── Stored rows

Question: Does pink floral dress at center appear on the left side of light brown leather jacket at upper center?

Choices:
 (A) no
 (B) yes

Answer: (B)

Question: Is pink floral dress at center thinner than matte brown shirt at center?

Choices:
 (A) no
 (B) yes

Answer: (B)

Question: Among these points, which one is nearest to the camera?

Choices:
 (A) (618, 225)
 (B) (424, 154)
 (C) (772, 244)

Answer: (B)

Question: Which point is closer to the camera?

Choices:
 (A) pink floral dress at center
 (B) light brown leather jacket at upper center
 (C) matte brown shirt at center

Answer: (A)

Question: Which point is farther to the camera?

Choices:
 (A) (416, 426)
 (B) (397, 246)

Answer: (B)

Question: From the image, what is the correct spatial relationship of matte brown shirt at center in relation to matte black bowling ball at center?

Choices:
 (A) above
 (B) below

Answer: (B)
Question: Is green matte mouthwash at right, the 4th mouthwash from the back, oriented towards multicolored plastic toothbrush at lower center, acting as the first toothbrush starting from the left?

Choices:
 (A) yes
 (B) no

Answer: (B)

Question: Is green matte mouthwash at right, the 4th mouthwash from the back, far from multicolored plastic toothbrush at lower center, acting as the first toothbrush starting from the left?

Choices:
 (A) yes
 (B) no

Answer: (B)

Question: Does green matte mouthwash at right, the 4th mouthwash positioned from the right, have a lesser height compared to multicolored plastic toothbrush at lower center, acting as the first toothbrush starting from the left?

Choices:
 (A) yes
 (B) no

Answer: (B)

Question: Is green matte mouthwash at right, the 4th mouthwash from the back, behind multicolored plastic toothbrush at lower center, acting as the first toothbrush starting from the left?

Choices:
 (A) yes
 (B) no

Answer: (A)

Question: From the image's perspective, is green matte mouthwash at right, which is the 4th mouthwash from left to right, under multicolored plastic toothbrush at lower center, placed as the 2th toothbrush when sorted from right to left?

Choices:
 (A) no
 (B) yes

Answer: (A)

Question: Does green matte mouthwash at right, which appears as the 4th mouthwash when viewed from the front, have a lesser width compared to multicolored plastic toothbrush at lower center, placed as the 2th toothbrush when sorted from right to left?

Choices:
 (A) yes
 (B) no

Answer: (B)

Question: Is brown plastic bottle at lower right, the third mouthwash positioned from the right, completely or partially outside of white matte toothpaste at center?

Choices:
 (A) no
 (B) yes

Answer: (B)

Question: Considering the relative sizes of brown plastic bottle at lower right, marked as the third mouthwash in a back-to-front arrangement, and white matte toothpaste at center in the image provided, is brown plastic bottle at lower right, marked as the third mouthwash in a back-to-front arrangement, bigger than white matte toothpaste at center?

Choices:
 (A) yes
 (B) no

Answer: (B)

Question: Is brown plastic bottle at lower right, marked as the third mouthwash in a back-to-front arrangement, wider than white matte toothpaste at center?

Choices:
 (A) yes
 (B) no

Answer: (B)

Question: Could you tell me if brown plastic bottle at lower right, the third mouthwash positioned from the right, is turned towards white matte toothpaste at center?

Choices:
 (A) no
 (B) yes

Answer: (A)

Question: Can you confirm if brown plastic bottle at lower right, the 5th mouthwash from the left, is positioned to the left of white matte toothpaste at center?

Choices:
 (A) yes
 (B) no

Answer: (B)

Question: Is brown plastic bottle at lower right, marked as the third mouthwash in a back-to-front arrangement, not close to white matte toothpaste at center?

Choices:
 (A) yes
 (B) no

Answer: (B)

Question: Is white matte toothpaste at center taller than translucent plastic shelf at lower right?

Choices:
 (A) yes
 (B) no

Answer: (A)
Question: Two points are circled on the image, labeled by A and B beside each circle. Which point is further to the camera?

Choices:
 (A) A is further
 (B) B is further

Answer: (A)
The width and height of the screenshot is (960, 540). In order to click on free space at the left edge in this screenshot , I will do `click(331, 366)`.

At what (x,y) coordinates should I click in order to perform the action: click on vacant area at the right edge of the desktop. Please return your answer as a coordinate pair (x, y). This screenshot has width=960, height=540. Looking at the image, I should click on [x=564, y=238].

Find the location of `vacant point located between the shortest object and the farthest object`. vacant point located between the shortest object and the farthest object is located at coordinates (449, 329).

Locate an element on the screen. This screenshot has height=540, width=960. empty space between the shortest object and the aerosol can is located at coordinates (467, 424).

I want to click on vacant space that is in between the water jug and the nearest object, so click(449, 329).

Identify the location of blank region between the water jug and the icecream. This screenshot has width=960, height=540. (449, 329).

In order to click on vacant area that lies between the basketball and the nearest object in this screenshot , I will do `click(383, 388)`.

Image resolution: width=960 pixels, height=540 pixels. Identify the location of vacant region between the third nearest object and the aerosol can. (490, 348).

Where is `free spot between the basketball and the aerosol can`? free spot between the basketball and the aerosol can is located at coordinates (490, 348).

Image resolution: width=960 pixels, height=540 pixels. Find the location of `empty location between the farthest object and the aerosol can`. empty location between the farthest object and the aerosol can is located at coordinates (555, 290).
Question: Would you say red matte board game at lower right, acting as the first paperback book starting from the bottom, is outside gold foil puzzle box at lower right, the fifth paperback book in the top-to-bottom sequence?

────

*What is required*:
Write out all of the records above word for word, from first line to last.

*The output*:
Question: Does pink floral dress at center appear on the left side of light brown leather jacket at upper center?

Choices:
 (A) no
 (B) yes

Answer: (B)

Question: Is pink floral dress at center thinner than matte brown shirt at center?

Choices:
 (A) no
 (B) yes

Answer: (B)

Question: Among these points, which one is nearest to the camera?

Choices:
 (A) (618, 225)
 (B) (424, 154)
 (C) (772, 244)

Answer: (B)

Question: Which point is closer to the camera?

Choices:
 (A) pink floral dress at center
 (B) light brown leather jacket at upper center
 (C) matte brown shirt at center

Answer: (A)

Question: Which point is farther to the camera?

Choices:
 (A) (416, 426)
 (B) (397, 246)

Answer: (B)

Question: From the image, what is the correct spatial relationship of matte brown shirt at center in relation to matte black bowling ball at center?

Choices:
 (A) above
 (B) below

Answer: (B)
Question: Is green matte mouthwash at right, the 4th mouthwash from the back, oriented towards multicolored plastic toothbrush at lower center, acting as the first toothbrush starting from the left?

Choices:
 (A) yes
 (B) no

Answer: (B)

Question: Is green matte mouthwash at right, the 4th mouthwash from the back, far from multicolored plastic toothbrush at lower center, acting as the first toothbrush starting from the left?

Choices:
 (A) yes
 (B) no

Answer: (B)

Question: Does green matte mouthwash at right, the 4th mouthwash positioned from the right, have a lesser height compared to multicolored plastic toothbrush at lower center, acting as the first toothbrush starting from the left?

Choices:
 (A) yes
 (B) no

Answer: (B)

Question: Is green matte mouthwash at right, the 4th mouthwash from the back, behind multicolored plastic toothbrush at lower center, acting as the first toothbrush starting from the left?

Choices:
 (A) yes
 (B) no

Answer: (A)

Question: From the image's perspective, is green matte mouthwash at right, which is the 4th mouthwash from left to right, under multicolored plastic toothbrush at lower center, placed as the 2th toothbrush when sorted from right to left?

Choices:
 (A) no
 (B) yes

Answer: (A)

Question: Does green matte mouthwash at right, which appears as the 4th mouthwash when viewed from the front, have a lesser width compared to multicolored plastic toothbrush at lower center, placed as the 2th toothbrush when sorted from right to left?

Choices:
 (A) yes
 (B) no

Answer: (B)

Question: Is brown plastic bottle at lower right, the third mouthwash positioned from the right, completely or partially outside of white matte toothpaste at center?

Choices:
 (A) no
 (B) yes

Answer: (B)

Question: Considering the relative sizes of brown plastic bottle at lower right, marked as the third mouthwash in a back-to-front arrangement, and white matte toothpaste at center in the image provided, is brown plastic bottle at lower right, marked as the third mouthwash in a back-to-front arrangement, bigger than white matte toothpaste at center?

Choices:
 (A) yes
 (B) no

Answer: (B)

Question: Is brown plastic bottle at lower right, marked as the third mouthwash in a back-to-front arrangement, wider than white matte toothpaste at center?

Choices:
 (A) yes
 (B) no

Answer: (B)

Question: Could you tell me if brown plastic bottle at lower right, the third mouthwash positioned from the right, is turned towards white matte toothpaste at center?

Choices:
 (A) no
 (B) yes

Answer: (A)

Question: Can you confirm if brown plastic bottle at lower right, the 5th mouthwash from the left, is positioned to the left of white matte toothpaste at center?

Choices:
 (A) yes
 (B) no

Answer: (B)

Question: Is brown plastic bottle at lower right, marked as the third mouthwash in a back-to-front arrangement, not close to white matte toothpaste at center?

Choices:
 (A) yes
 (B) no

Answer: (B)

Question: Is white matte toothpaste at center taller than translucent plastic shelf at lower right?

Choices:
 (A) yes
 (B) no

Answer: (A)
Question: Two points are circled on the image, labeled by A and B beside each circle. Which point is further to the camera?

Choices:
 (A) A is further
 (B) B is further

Answer: (A)
The width and height of the screenshot is (960, 540). In order to click on free space at the left edge in this screenshot , I will do `click(331, 366)`.

At what (x,y) coordinates should I click in order to perform the action: click on vacant area at the right edge of the desktop. Please return your answer as a coordinate pair (x, y). This screenshot has width=960, height=540. Looking at the image, I should click on [x=564, y=238].

Find the location of `vacant point located between the shortest object and the farthest object`. vacant point located between the shortest object and the farthest object is located at coordinates (449, 329).

Locate an element on the screen. This screenshot has height=540, width=960. empty space between the shortest object and the aerosol can is located at coordinates (467, 424).

I want to click on vacant space that is in between the water jug and the nearest object, so click(449, 329).

Identify the location of blank region between the water jug and the icecream. This screenshot has width=960, height=540. (449, 329).

In order to click on vacant area that lies between the basketball and the nearest object in this screenshot , I will do `click(383, 388)`.

Image resolution: width=960 pixels, height=540 pixels. Identify the location of vacant region between the third nearest object and the aerosol can. (490, 348).

Where is `free spot between the basketball and the aerosol can`? free spot between the basketball and the aerosol can is located at coordinates (490, 348).

Image resolution: width=960 pixels, height=540 pixels. Find the location of `empty location between the farthest object and the aerosol can`. empty location between the farthest object and the aerosol can is located at coordinates (555, 290).
Question: Would you say red matte board game at lower right, acting as the first paperback book starting from the bottom, is outside gold foil puzzle box at lower right, the fifth paperback book in the top-to-bottom sequence?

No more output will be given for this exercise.